> **Task objective**: Set down every entry again word for word, please, but skip the pictures.
[Start of Attachment]
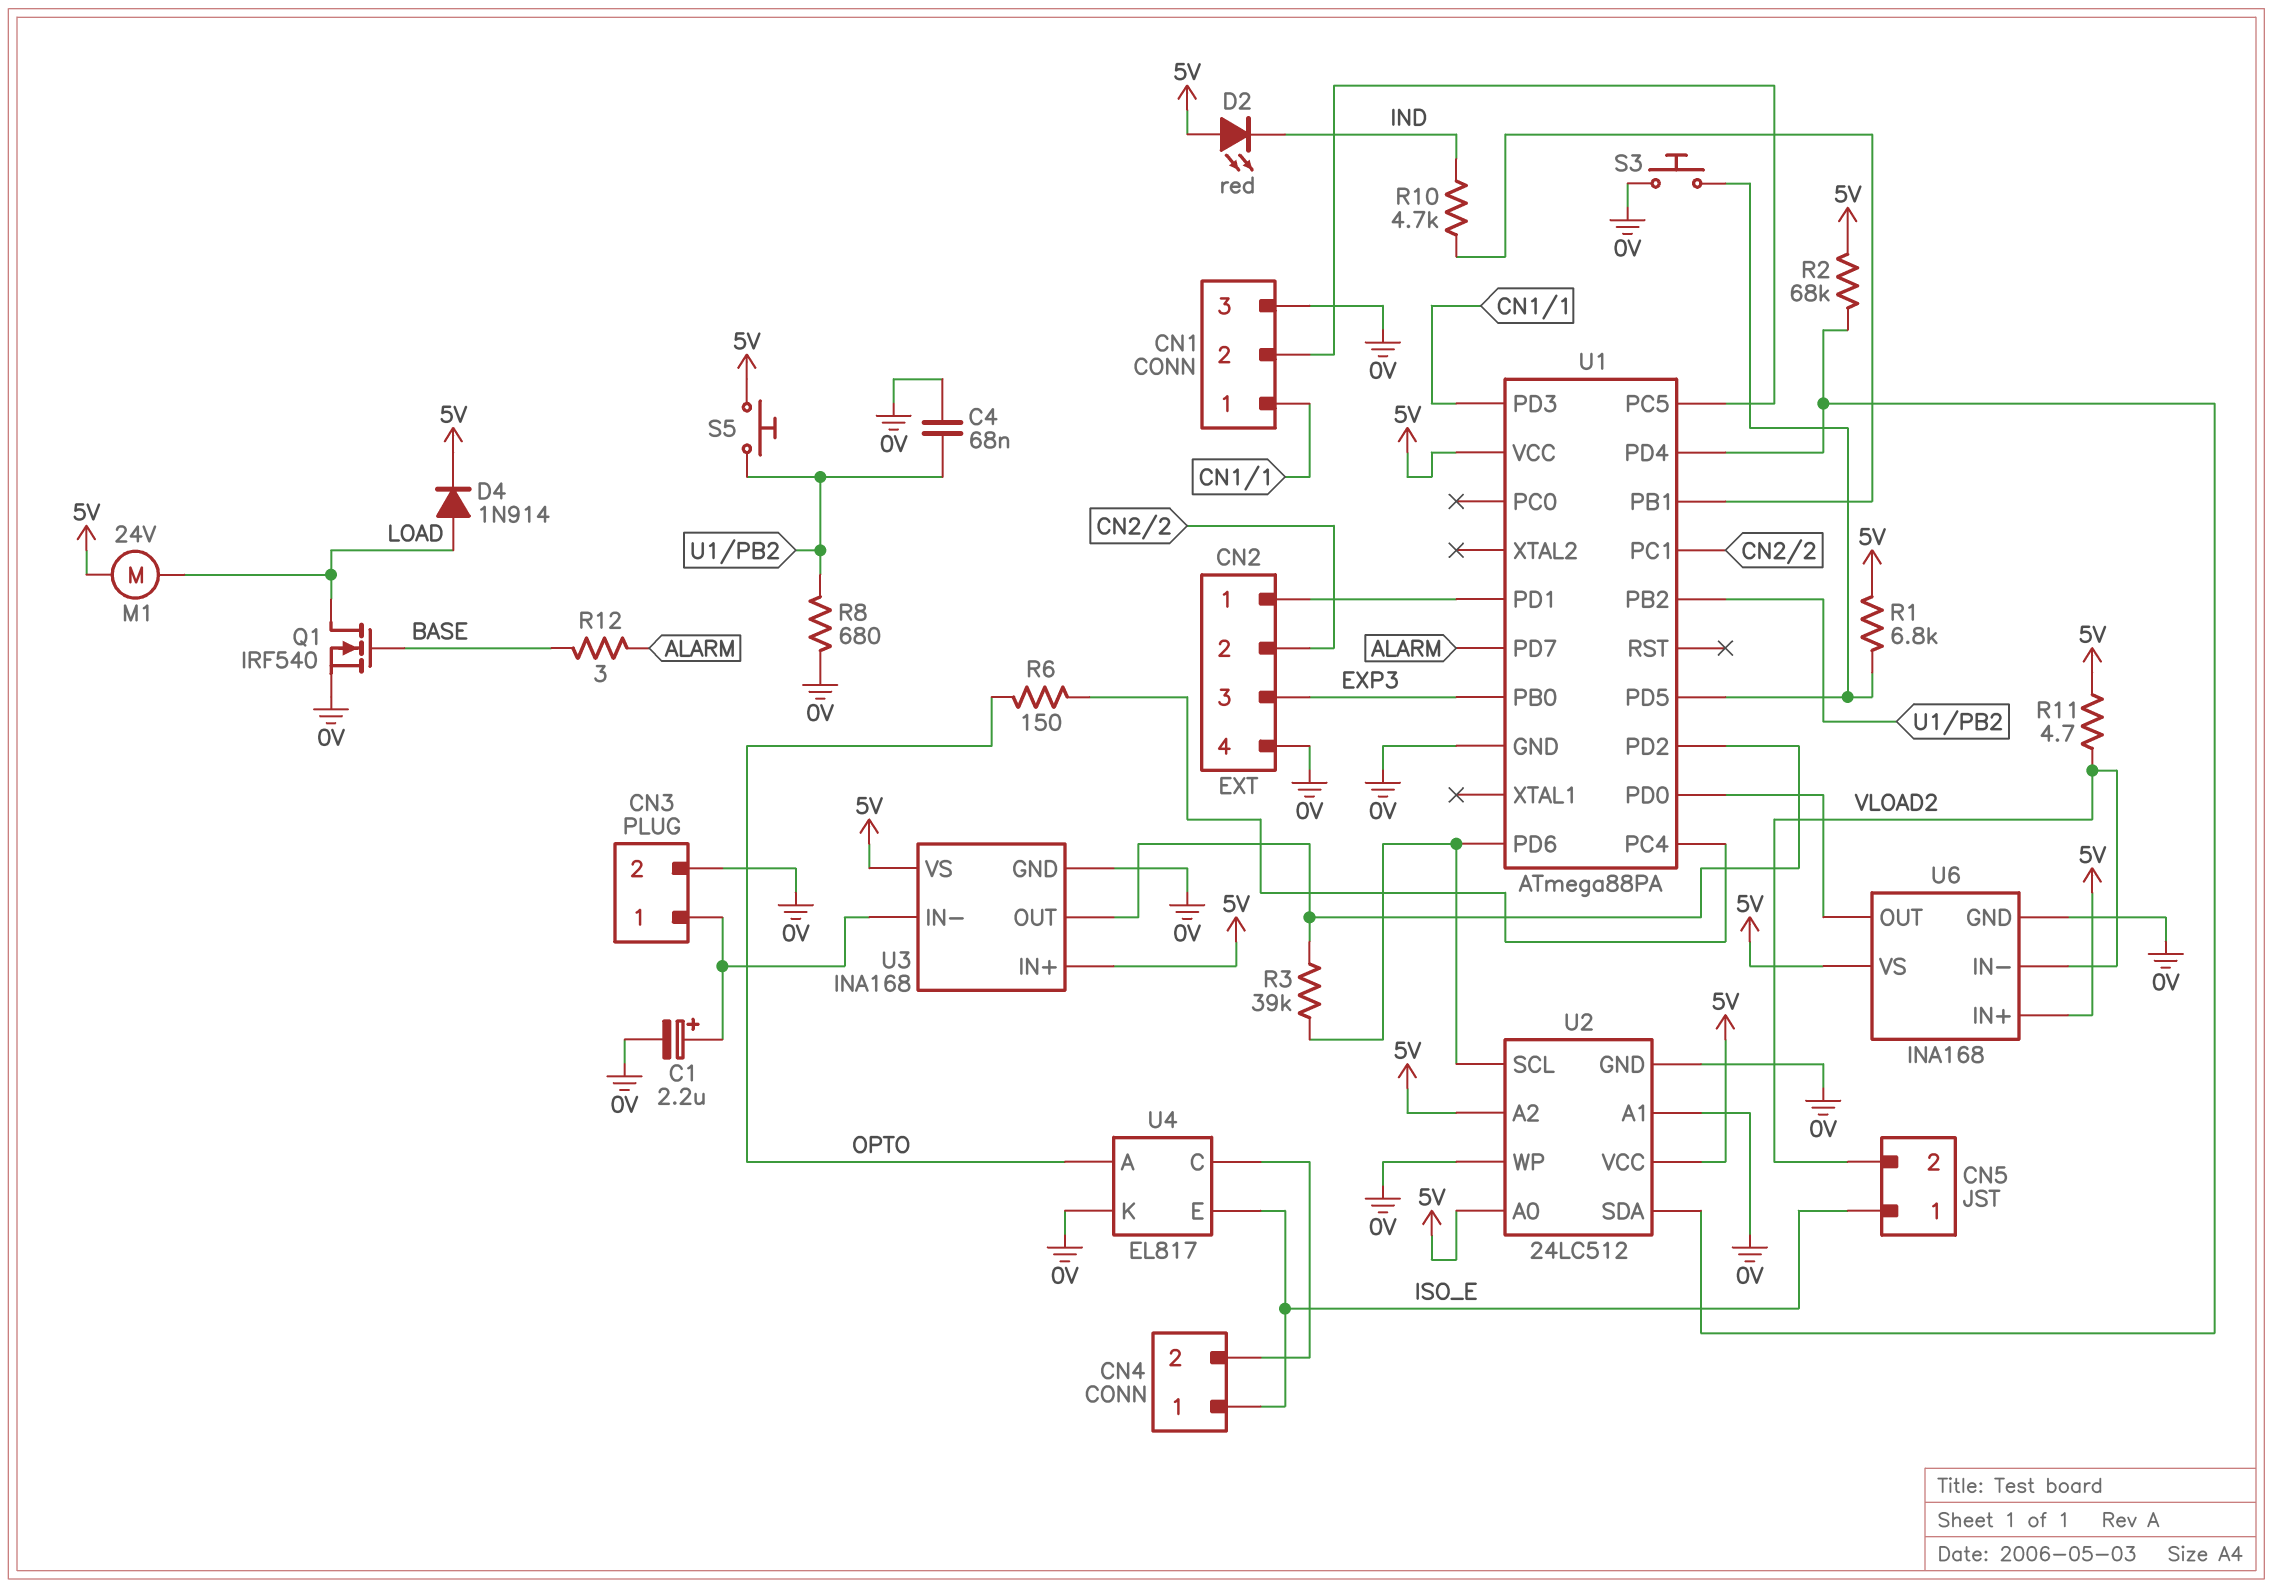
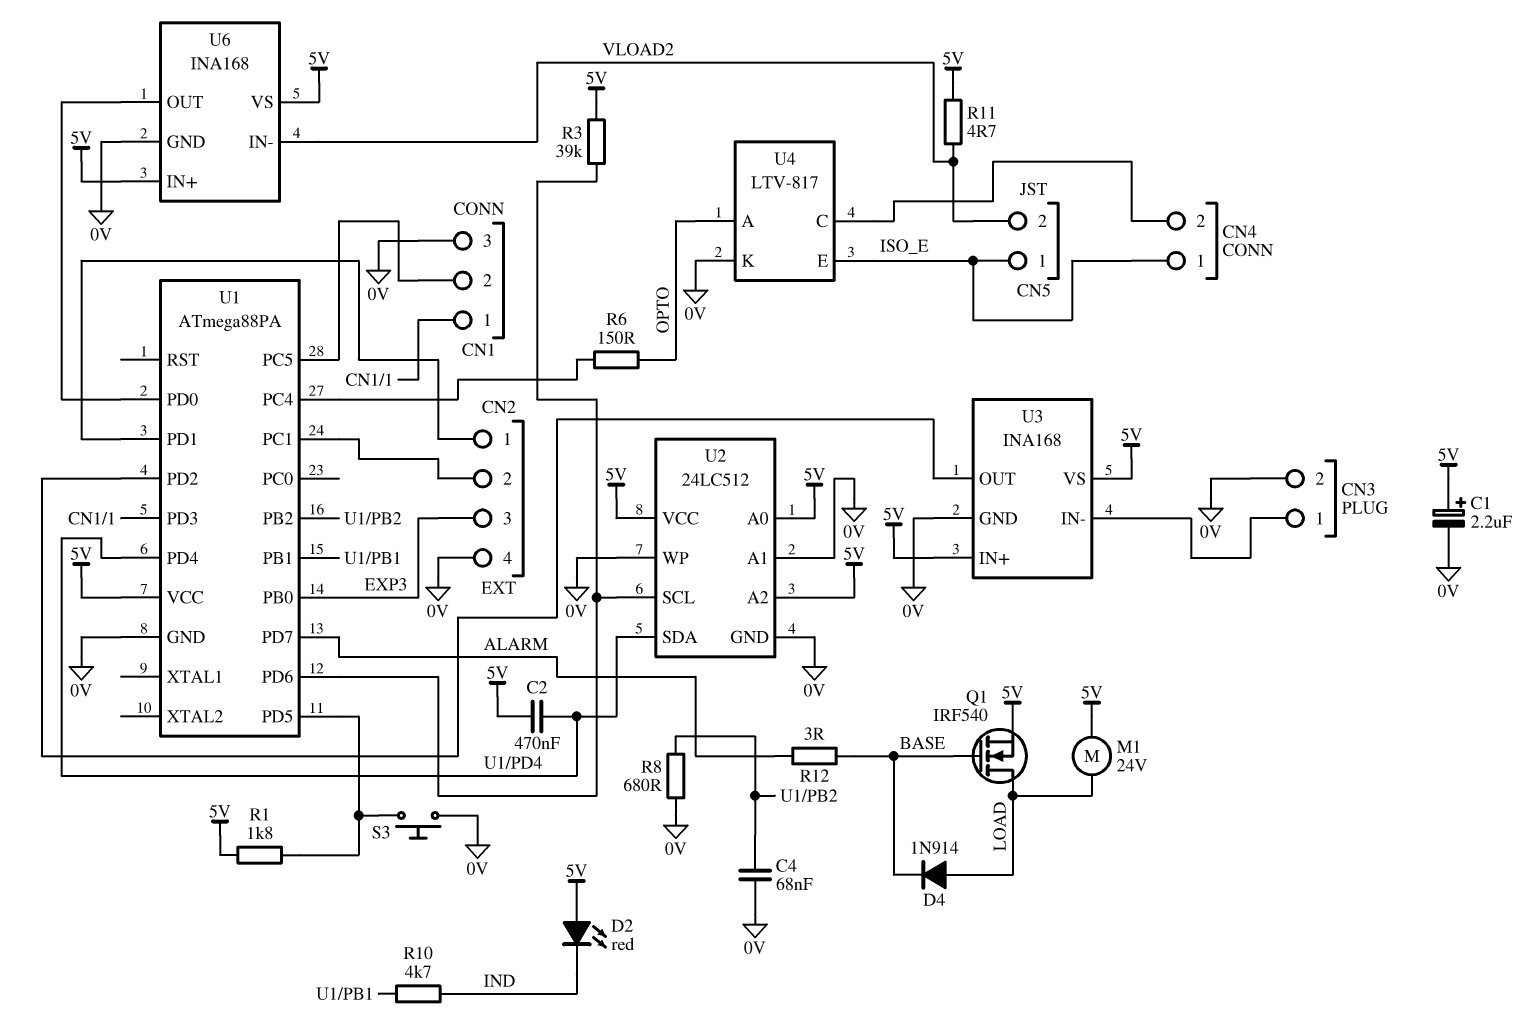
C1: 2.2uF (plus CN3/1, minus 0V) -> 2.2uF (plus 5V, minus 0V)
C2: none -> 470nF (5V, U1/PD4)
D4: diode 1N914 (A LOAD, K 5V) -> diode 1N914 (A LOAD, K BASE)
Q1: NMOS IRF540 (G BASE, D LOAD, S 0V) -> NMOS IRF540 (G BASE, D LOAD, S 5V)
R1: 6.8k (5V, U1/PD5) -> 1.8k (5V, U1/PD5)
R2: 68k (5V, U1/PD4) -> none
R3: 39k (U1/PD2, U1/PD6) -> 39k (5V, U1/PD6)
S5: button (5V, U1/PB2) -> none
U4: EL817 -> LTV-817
[End of Attachment]
> **Expected answer**:
C1: 2.2uF (plus CN3/1, minus 0V) -> 2.2uF (plus 5V, minus 0V)
C2: none -> 470nF (5V, U1/PD4)
D4: diode 1N914 (A LOAD, K 5V) -> diode 1N914 (A LOAD, K BASE)
Q1: NMOS IRF540 (G BASE, D LOAD, S 0V) -> NMOS IRF540 (G BASE, D LOAD, S 5V)
R1: 6.8k (5V, U1/PD5) -> 1.8k (5V, U1/PD5)
R2: 68k (5V, U1/PD4) -> none
R3: 39k (U1/PD2, U1/PD6) -> 39k (5V, U1/PD6)
S5: button (5V, U1/PB2) -> none
U4: EL817 -> LTV-817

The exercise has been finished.